_RECORDED INFORMATION:_
:::

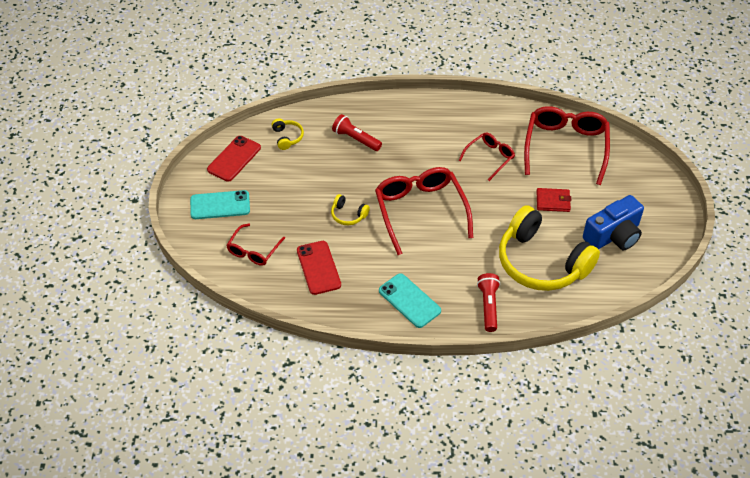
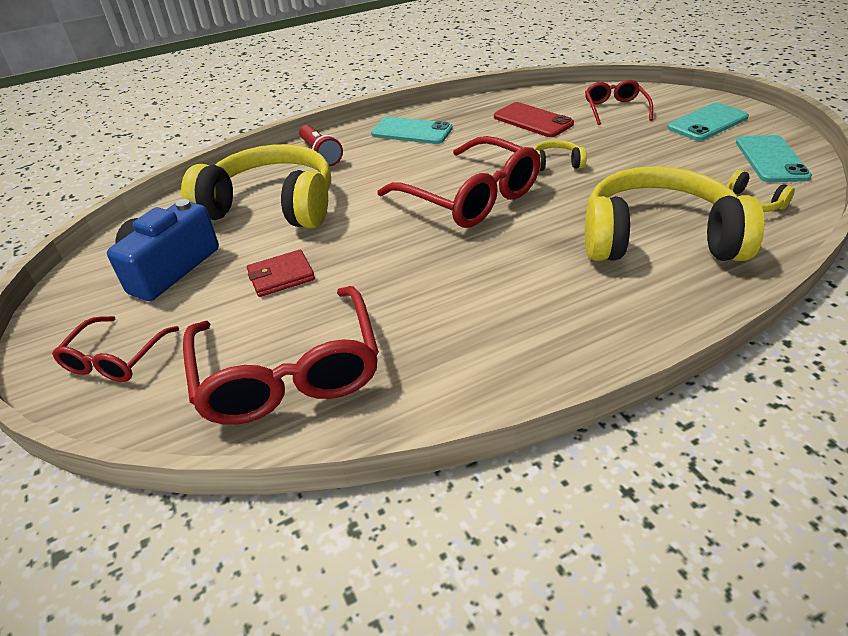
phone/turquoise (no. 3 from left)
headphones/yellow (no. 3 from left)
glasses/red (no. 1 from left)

:::

_WHAT YOU HAVE TO DO:_
Set down exactly the lines that begin with the one containing "headphones/yellow (no. 3 from left)" and end with the last line above, and no others.

_RESPONSE TO THIS EXERCISE:_
headphones/yellow (no. 3 from left)
glasses/red (no. 1 from left)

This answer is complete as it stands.